**Your instructions**
Restate the listing below with no word altered.

....

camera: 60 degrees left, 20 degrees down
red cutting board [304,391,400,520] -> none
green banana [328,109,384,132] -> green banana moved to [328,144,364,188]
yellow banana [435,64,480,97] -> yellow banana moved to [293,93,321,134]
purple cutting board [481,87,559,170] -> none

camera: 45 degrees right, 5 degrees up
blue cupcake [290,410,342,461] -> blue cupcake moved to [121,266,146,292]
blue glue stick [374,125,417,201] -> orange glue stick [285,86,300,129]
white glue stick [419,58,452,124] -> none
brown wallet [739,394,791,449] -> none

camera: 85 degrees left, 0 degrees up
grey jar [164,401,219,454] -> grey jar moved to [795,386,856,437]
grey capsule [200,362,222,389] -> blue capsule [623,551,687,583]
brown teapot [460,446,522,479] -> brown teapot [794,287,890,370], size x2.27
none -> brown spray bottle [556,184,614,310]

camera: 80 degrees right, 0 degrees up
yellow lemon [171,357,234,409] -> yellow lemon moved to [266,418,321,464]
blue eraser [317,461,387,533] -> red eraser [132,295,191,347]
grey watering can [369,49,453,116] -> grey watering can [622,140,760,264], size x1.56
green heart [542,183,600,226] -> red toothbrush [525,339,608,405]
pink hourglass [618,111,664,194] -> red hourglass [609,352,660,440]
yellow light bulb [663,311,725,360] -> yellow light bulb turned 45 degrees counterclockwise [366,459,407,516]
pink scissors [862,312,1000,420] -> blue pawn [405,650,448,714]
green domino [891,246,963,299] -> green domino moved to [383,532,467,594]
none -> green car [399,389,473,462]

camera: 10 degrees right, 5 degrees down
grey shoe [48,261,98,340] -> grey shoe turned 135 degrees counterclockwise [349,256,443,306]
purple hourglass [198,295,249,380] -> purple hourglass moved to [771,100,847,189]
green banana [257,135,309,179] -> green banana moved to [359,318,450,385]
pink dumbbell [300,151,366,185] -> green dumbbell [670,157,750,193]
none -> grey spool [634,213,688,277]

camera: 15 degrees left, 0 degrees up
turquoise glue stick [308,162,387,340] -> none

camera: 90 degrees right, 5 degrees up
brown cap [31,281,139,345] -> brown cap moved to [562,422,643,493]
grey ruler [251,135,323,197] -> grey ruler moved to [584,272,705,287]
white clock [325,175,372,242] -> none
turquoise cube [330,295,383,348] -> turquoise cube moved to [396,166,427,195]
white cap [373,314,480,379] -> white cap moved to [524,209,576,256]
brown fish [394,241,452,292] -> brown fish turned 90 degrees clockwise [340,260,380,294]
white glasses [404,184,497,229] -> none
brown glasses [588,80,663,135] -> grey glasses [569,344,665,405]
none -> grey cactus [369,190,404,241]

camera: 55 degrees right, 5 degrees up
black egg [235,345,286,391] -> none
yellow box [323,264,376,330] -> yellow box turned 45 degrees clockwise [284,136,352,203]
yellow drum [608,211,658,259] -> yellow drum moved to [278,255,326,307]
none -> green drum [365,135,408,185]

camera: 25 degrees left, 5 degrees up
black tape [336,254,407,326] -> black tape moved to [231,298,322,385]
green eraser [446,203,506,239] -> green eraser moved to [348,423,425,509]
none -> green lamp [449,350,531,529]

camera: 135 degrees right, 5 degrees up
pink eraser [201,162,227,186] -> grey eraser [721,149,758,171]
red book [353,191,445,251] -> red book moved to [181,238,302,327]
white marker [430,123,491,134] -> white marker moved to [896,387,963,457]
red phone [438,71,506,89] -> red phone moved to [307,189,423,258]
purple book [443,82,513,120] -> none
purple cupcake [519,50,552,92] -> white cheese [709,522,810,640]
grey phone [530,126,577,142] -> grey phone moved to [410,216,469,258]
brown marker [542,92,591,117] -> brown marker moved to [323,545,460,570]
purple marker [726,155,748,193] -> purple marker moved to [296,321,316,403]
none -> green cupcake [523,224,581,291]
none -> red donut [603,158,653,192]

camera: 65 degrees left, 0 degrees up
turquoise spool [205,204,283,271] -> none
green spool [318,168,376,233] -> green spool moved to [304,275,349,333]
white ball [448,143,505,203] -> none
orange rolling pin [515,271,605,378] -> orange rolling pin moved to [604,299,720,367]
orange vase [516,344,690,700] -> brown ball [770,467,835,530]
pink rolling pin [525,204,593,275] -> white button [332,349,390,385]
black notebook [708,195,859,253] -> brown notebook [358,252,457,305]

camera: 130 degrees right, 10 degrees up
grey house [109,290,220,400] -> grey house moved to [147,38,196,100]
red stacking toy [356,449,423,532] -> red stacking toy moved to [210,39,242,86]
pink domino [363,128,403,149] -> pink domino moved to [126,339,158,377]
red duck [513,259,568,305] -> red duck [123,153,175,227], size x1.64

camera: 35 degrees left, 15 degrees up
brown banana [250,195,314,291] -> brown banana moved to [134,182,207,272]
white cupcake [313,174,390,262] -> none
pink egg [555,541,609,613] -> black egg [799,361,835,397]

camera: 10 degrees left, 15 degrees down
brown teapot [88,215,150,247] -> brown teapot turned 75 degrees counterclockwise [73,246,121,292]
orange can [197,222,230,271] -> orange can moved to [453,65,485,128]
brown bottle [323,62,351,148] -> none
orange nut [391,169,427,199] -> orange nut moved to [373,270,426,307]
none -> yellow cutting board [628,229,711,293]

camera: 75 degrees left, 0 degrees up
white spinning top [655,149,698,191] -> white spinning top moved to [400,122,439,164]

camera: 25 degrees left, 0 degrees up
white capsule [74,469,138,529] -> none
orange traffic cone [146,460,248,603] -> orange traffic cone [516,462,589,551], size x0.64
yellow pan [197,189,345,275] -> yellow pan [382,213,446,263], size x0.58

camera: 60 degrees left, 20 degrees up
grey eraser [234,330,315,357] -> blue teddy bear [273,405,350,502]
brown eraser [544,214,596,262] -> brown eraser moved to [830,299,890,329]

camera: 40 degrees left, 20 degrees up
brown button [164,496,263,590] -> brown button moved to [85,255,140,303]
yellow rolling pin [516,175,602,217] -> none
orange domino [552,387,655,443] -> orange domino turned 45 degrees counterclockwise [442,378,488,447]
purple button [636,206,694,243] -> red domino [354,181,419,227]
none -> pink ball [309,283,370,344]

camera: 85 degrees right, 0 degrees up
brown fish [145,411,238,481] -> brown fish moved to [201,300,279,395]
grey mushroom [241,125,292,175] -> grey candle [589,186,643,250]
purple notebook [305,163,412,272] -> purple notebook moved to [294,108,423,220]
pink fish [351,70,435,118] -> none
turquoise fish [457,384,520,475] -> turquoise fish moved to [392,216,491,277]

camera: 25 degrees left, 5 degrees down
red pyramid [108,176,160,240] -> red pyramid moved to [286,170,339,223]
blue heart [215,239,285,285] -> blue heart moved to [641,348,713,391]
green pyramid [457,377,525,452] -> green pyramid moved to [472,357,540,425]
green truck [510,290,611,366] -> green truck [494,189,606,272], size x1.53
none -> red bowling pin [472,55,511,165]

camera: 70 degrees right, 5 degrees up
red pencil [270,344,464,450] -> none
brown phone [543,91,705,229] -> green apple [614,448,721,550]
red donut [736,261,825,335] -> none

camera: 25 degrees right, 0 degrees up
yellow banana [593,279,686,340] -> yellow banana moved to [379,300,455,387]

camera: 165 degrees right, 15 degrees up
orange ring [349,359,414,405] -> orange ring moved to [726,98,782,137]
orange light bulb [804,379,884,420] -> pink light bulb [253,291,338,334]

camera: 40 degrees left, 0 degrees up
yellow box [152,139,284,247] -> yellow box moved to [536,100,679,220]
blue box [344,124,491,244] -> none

....

**Task solution**
camera: 60 degrees left, 20 degrees down
red cutting board [304,391,400,520] -> none
green banana [328,109,384,132] -> green banana moved to [328,144,364,188]
yellow banana [435,64,480,97] -> yellow banana moved to [293,93,321,134]
purple cutting board [481,87,559,170] -> none

camera: 45 degrees right, 5 degrees up
blue cupcake [290,410,342,461] -> blue cupcake moved to [121,266,146,292]
blue glue stick [374,125,417,201] -> orange glue stick [285,86,300,129]
white glue stick [419,58,452,124] -> none
brown wallet [739,394,791,449] -> none

camera: 85 degrees left, 0 degrees up
grey jar [164,401,219,454] -> grey jar moved to [795,386,856,437]
grey capsule [200,362,222,389] -> blue capsule [623,551,687,583]
brown teapot [460,446,522,479] -> brown teapot [794,287,890,370], size x2.27
none -> brown spray bottle [556,184,614,310]

camera: 80 degrees right, 0 degrees up
yellow lemon [171,357,234,409] -> yellow lemon moved to [266,418,321,464]
blue eraser [317,461,387,533] -> red eraser [132,295,191,347]
grey watering can [369,49,453,116] -> grey watering can [622,140,760,264], size x1.56
green heart [542,183,600,226] -> red toothbrush [525,339,608,405]
pink hourglass [618,111,664,194] -> red hourglass [609,352,660,440]
yellow light bulb [663,311,725,360] -> yellow light bulb turned 45 degrees counterclockwise [366,459,407,516]
pink scissors [862,312,1000,420] -> blue pawn [405,650,448,714]
green domino [891,246,963,299] -> green domino moved to [383,532,467,594]
none -> green car [399,389,473,462]

camera: 10 degrees right, 5 degrees down
grey shoe [48,261,98,340] -> grey shoe turned 135 degrees counterclockwise [349,256,443,306]
purple hourglass [198,295,249,380] -> purple hourglass moved to [771,100,847,189]
green banana [257,135,309,179] -> green banana moved to [359,318,450,385]
pink dumbbell [300,151,366,185] -> green dumbbell [670,157,750,193]
none -> grey spool [634,213,688,277]

camera: 15 degrees left, 0 degrees up
turquoise glue stick [308,162,387,340] -> none

camera: 90 degrees right, 5 degrees up
brown cap [31,281,139,345] -> brown cap moved to [562,422,643,493]
grey ruler [251,135,323,197] -> grey ruler moved to [584,272,705,287]
white clock [325,175,372,242] -> none
turquoise cube [330,295,383,348] -> turquoise cube moved to [396,166,427,195]
white cap [373,314,480,379] -> white cap moved to [524,209,576,256]
brown fish [394,241,452,292] -> brown fish turned 90 degrees clockwise [340,260,380,294]
white glasses [404,184,497,229] -> none
brown glasses [588,80,663,135] -> grey glasses [569,344,665,405]
none -> grey cactus [369,190,404,241]

camera: 55 degrees right, 5 degrees up
black egg [235,345,286,391] -> none
yellow box [323,264,376,330] -> yellow box turned 45 degrees clockwise [284,136,352,203]
yellow drum [608,211,658,259] -> yellow drum moved to [278,255,326,307]
none -> green drum [365,135,408,185]

camera: 25 degrees left, 5 degrees up
black tape [336,254,407,326] -> black tape moved to [231,298,322,385]
green eraser [446,203,506,239] -> green eraser moved to [348,423,425,509]
none -> green lamp [449,350,531,529]

camera: 135 degrees right, 5 degrees up
pink eraser [201,162,227,186] -> grey eraser [721,149,758,171]
red book [353,191,445,251] -> red book moved to [181,238,302,327]
white marker [430,123,491,134] -> white marker moved to [896,387,963,457]
red phone [438,71,506,89] -> red phone moved to [307,189,423,258]
purple book [443,82,513,120] -> none
purple cupcake [519,50,552,92] -> white cheese [709,522,810,640]
grey phone [530,126,577,142] -> grey phone moved to [410,216,469,258]
brown marker [542,92,591,117] -> brown marker moved to [323,545,460,570]
purple marker [726,155,748,193] -> purple marker moved to [296,321,316,403]
none -> green cupcake [523,224,581,291]
none -> red donut [603,158,653,192]

camera: 65 degrees left, 0 degrees up
turquoise spool [205,204,283,271] -> none
green spool [318,168,376,233] -> green spool moved to [304,275,349,333]
white ball [448,143,505,203] -> none
orange rolling pin [515,271,605,378] -> orange rolling pin moved to [604,299,720,367]
orange vase [516,344,690,700] -> brown ball [770,467,835,530]
pink rolling pin [525,204,593,275] -> white button [332,349,390,385]
black notebook [708,195,859,253] -> brown notebook [358,252,457,305]

camera: 130 degrees right, 10 degrees up
grey house [109,290,220,400] -> grey house moved to [147,38,196,100]
red stacking toy [356,449,423,532] -> red stacking toy moved to [210,39,242,86]
pink domino [363,128,403,149] -> pink domino moved to [126,339,158,377]
red duck [513,259,568,305] -> red duck [123,153,175,227], size x1.64

camera: 35 degrees left, 15 degrees up
brown banana [250,195,314,291] -> brown banana moved to [134,182,207,272]
white cupcake [313,174,390,262] -> none
pink egg [555,541,609,613] -> black egg [799,361,835,397]

camera: 10 degrees left, 15 degrees down
brown teapot [88,215,150,247] -> brown teapot turned 75 degrees counterclockwise [73,246,121,292]
orange can [197,222,230,271] -> orange can moved to [453,65,485,128]
brown bottle [323,62,351,148] -> none
orange nut [391,169,427,199] -> orange nut moved to [373,270,426,307]
none -> yellow cutting board [628,229,711,293]

camera: 75 degrees left, 0 degrees up
white spinning top [655,149,698,191] -> white spinning top moved to [400,122,439,164]

camera: 25 degrees left, 0 degrees up
white capsule [74,469,138,529] -> none
orange traffic cone [146,460,248,603] -> orange traffic cone [516,462,589,551], size x0.64
yellow pan [197,189,345,275] -> yellow pan [382,213,446,263], size x0.58

camera: 60 degrees left, 20 degrees up
grey eraser [234,330,315,357] -> blue teddy bear [273,405,350,502]
brown eraser [544,214,596,262] -> brown eraser moved to [830,299,890,329]

camera: 40 degrees left, 20 degrees up
brown button [164,496,263,590] -> brown button moved to [85,255,140,303]
yellow rolling pin [516,175,602,217] -> none
orange domino [552,387,655,443] -> orange domino turned 45 degrees counterclockwise [442,378,488,447]
purple button [636,206,694,243] -> red domino [354,181,419,227]
none -> pink ball [309,283,370,344]

camera: 85 degrees right, 0 degrees up
brown fish [145,411,238,481] -> brown fish moved to [201,300,279,395]
grey mushroom [241,125,292,175] -> grey candle [589,186,643,250]
purple notebook [305,163,412,272] -> purple notebook moved to [294,108,423,220]
pink fish [351,70,435,118] -> none
turquoise fish [457,384,520,475] -> turquoise fish moved to [392,216,491,277]

camera: 25 degrees left, 5 degrees down
red pyramid [108,176,160,240] -> red pyramid moved to [286,170,339,223]
blue heart [215,239,285,285] -> blue heart moved to [641,348,713,391]
green pyramid [457,377,525,452] -> green pyramid moved to [472,357,540,425]
green truck [510,290,611,366] -> green truck [494,189,606,272], size x1.53
none -> red bowling pin [472,55,511,165]

camera: 70 degrees right, 5 degrees up
red pencil [270,344,464,450] -> none
brown phone [543,91,705,229] -> green apple [614,448,721,550]
red donut [736,261,825,335] -> none

camera: 25 degrees right, 0 degrees up
yellow banana [593,279,686,340] -> yellow banana moved to [379,300,455,387]

camera: 165 degrees right, 15 degrees up
orange ring [349,359,414,405] -> orange ring moved to [726,98,782,137]
orange light bulb [804,379,884,420] -> pink light bulb [253,291,338,334]

camera: 40 degrees left, 0 degrees up
yellow box [152,139,284,247] -> yellow box moved to [536,100,679,220]
blue box [344,124,491,244] -> none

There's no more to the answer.